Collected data

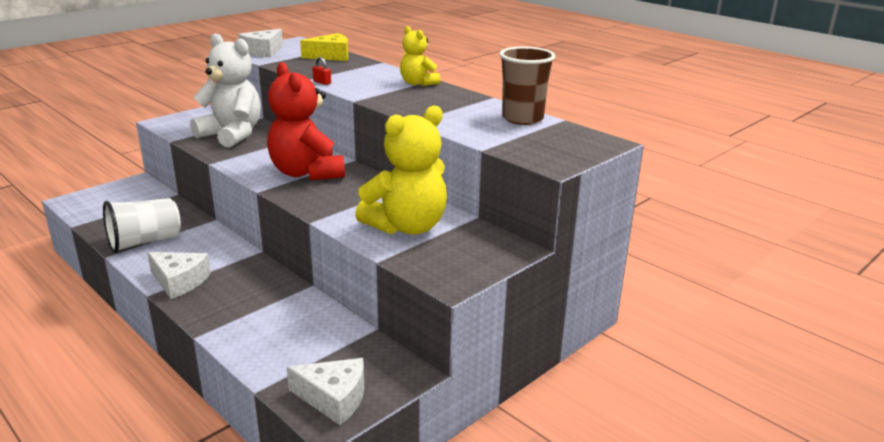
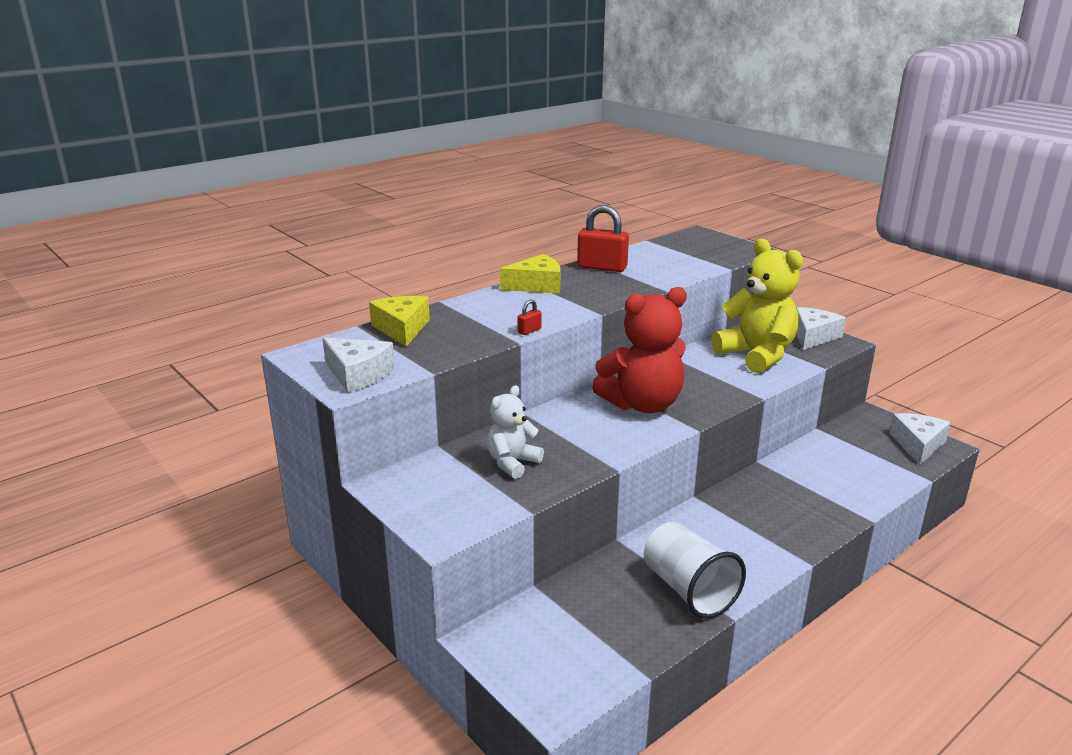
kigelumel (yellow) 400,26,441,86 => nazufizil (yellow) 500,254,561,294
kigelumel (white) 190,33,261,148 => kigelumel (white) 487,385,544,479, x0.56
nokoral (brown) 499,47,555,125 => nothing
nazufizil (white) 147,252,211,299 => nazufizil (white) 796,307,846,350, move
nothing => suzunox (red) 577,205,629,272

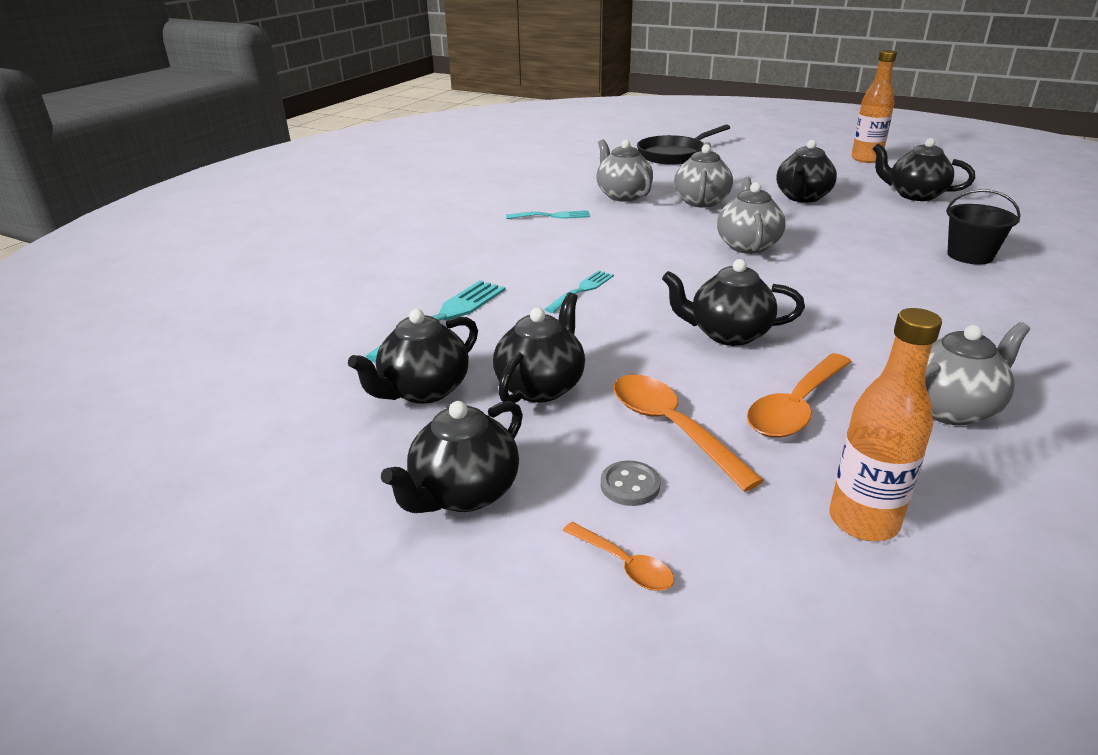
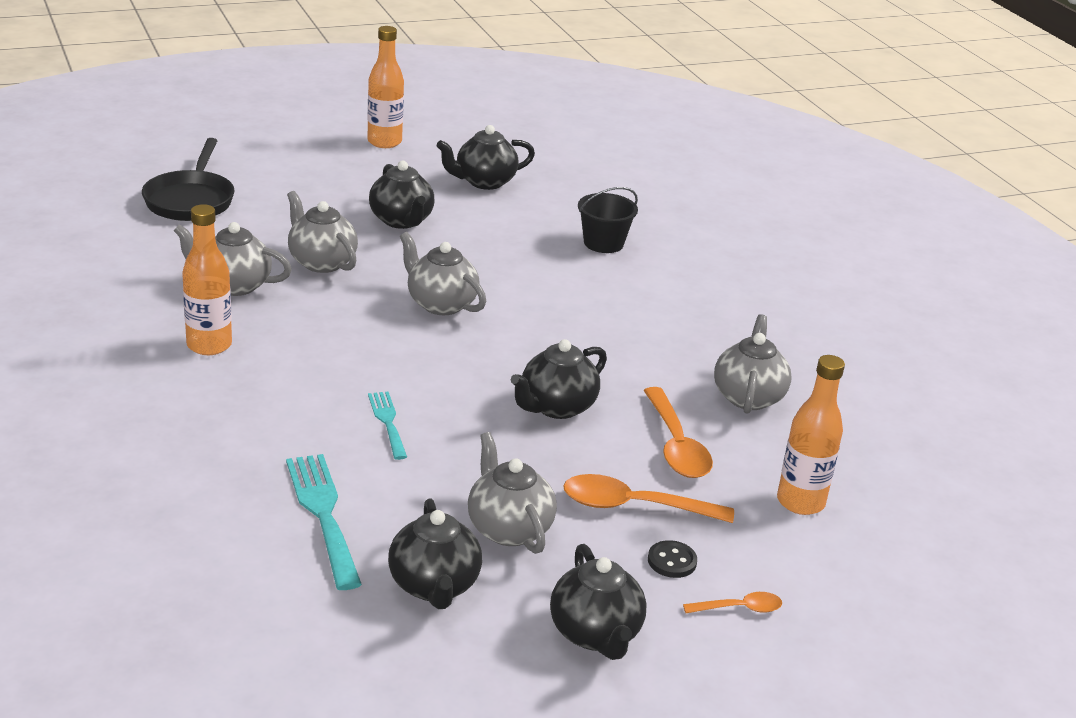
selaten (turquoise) 506,210,590,219 => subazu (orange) 182,204,232,355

Required work: Please give again only the lines from the one containing "nothing => suzunox (red) 577,205,629,272" through the last line of the entries above, exactly as they stand and without pictures.

Your solution:
nothing => suzunox (red) 577,205,629,272

selaten (turquoise) 506,210,590,219 => subazu (orange) 182,204,232,355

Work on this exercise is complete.